Data for analysis —
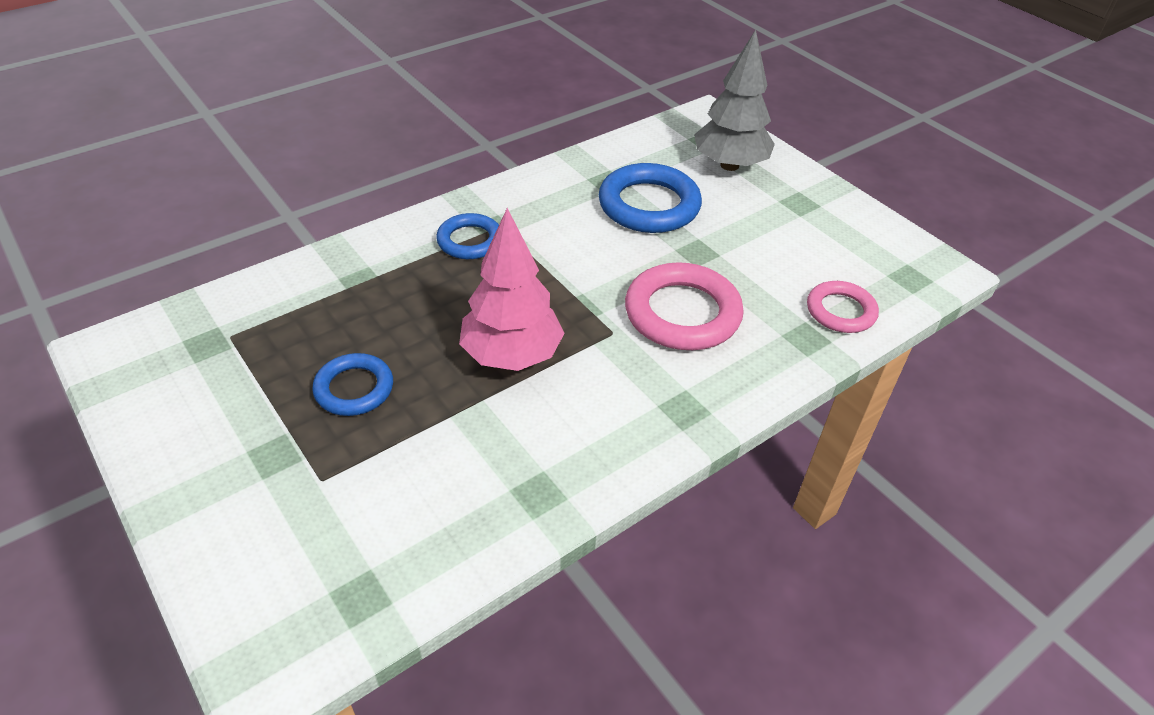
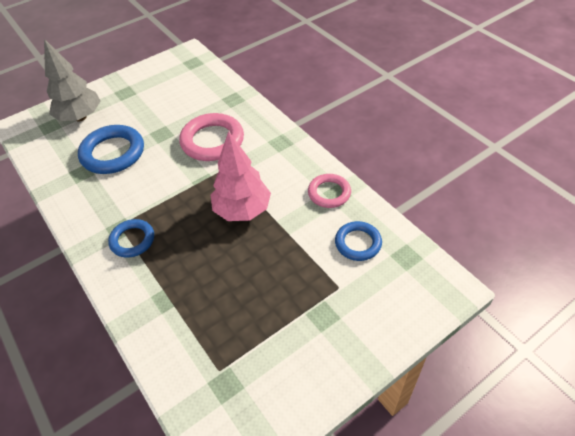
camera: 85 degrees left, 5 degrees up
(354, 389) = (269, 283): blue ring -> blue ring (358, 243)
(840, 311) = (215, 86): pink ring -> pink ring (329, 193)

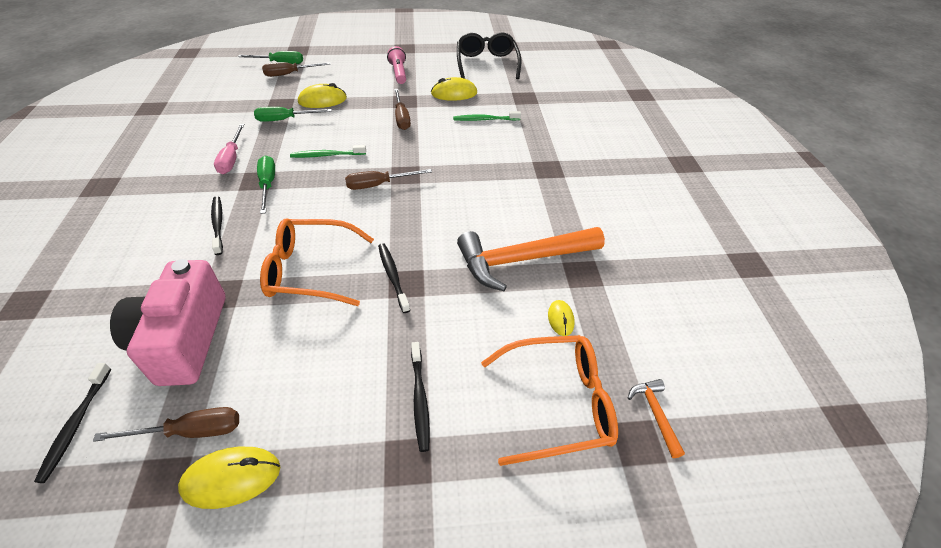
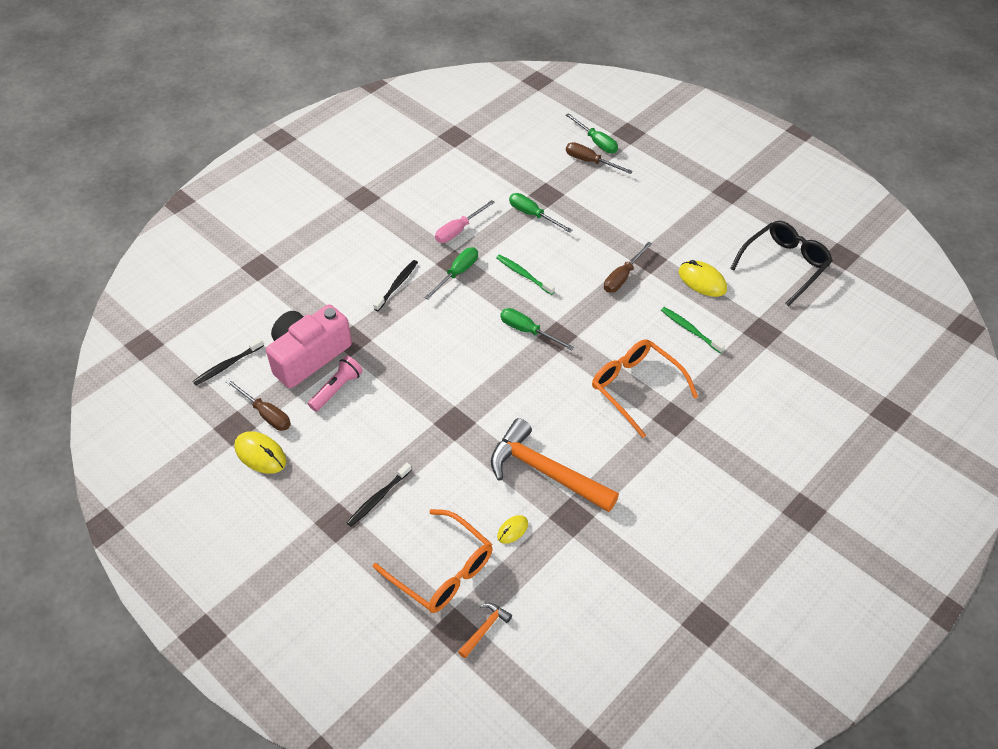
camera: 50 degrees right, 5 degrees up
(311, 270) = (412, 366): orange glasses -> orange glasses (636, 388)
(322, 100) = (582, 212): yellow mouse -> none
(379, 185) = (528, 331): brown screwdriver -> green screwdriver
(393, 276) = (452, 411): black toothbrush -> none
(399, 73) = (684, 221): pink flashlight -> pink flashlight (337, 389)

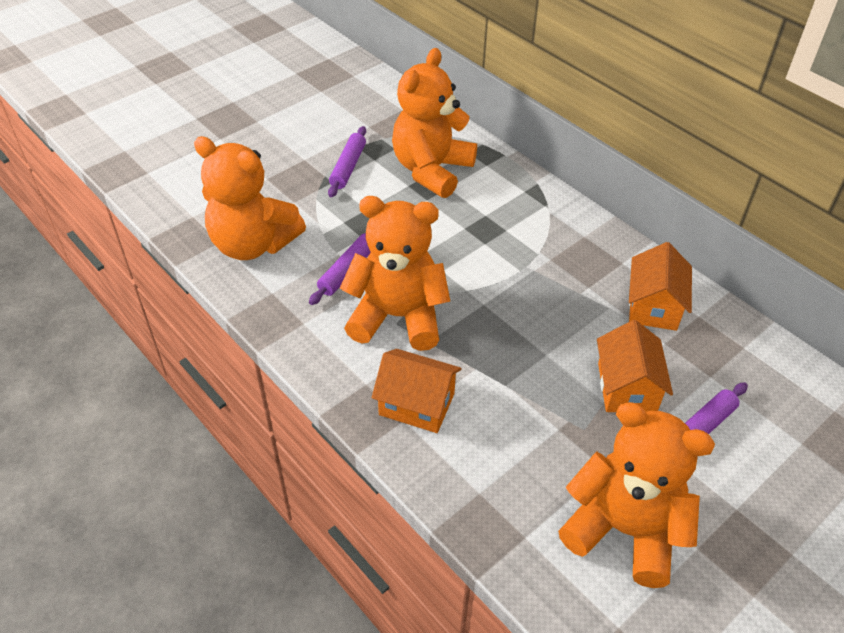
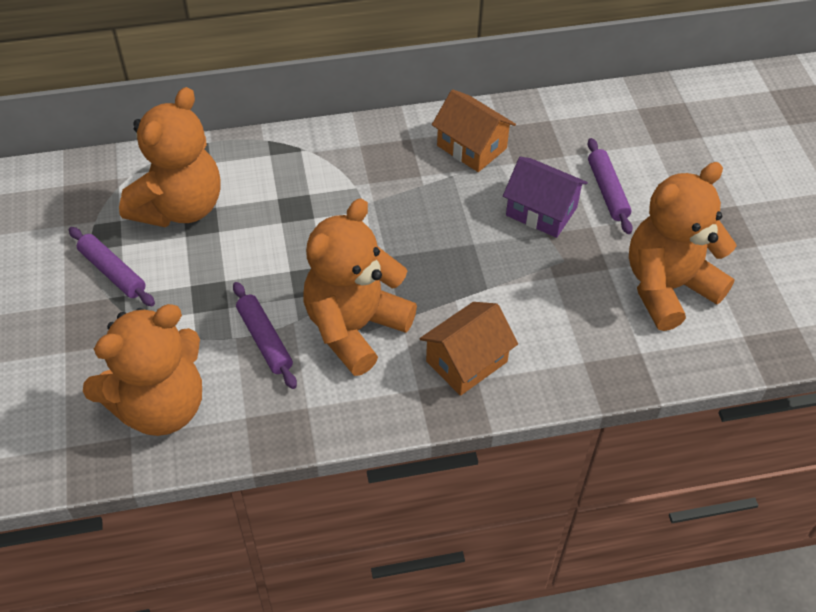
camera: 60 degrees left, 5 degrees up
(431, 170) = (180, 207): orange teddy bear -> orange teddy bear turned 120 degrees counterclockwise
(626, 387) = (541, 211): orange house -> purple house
--
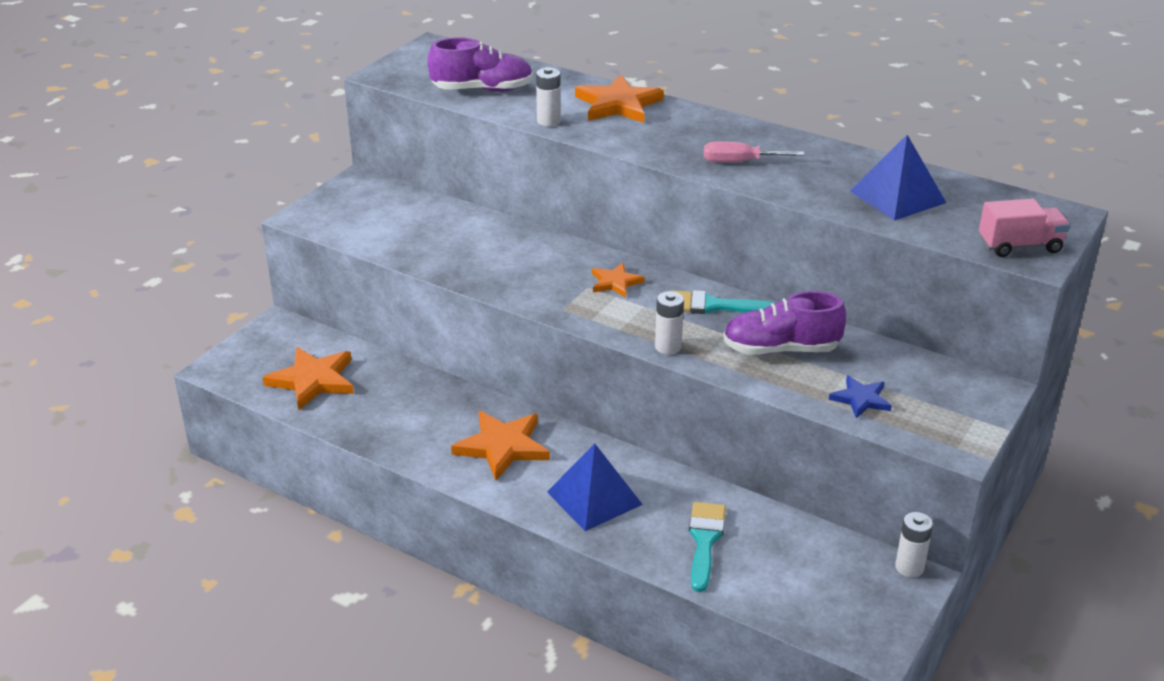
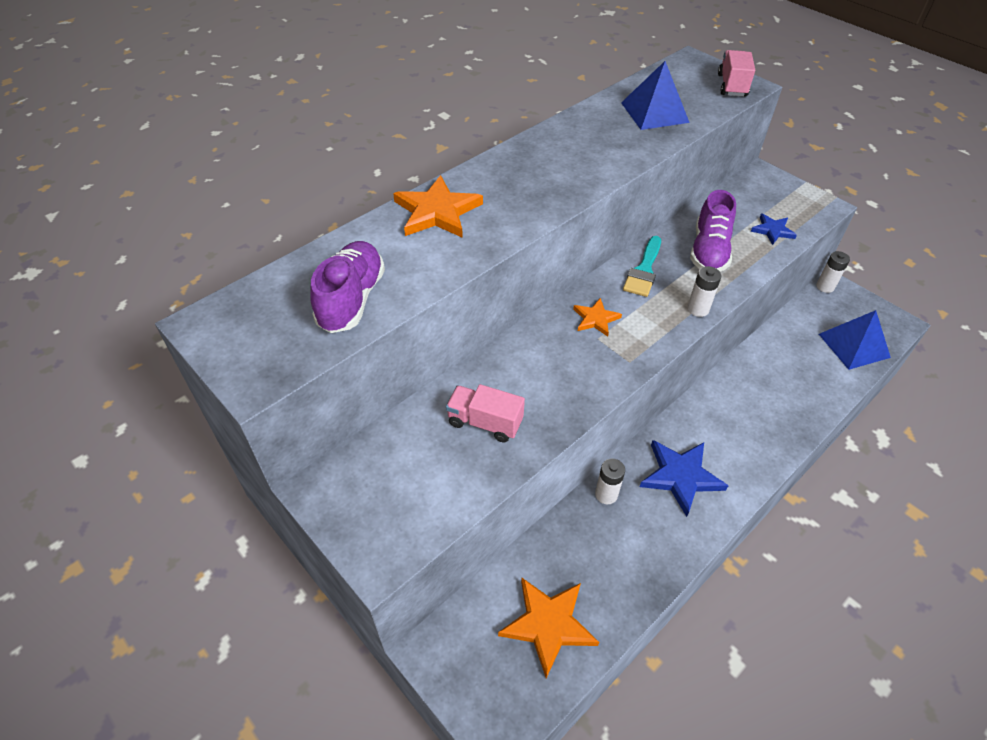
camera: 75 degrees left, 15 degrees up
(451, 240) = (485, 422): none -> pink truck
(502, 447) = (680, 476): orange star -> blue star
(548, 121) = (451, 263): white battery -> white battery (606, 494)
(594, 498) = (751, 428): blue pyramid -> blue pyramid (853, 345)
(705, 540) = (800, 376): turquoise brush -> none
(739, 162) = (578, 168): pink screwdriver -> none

How to complete this task — In the listing above, find the line containing "(311, 270) = (412, 366): orange" and the line containing "(626, 387) = (541, 211): orange", then write out both of them and every line between, exactly, with no pictures.

Answer space —
(311, 270) = (412, 366): orange glasses -> orange glasses (636, 388)
(322, 100) = (582, 212): yellow mouse -> none
(379, 185) = (528, 331): brown screwdriver -> green screwdriver
(393, 276) = (452, 411): black toothbrush -> none
(399, 73) = (684, 221): pink flashlight -> pink flashlight (337, 389)

camera: 60 degrees left, 5 degrees up
(431, 170) = (180, 207): orange teddy bear -> orange teddy bear turned 120 degrees counterclockwise
(626, 387) = (541, 211): orange house -> purple house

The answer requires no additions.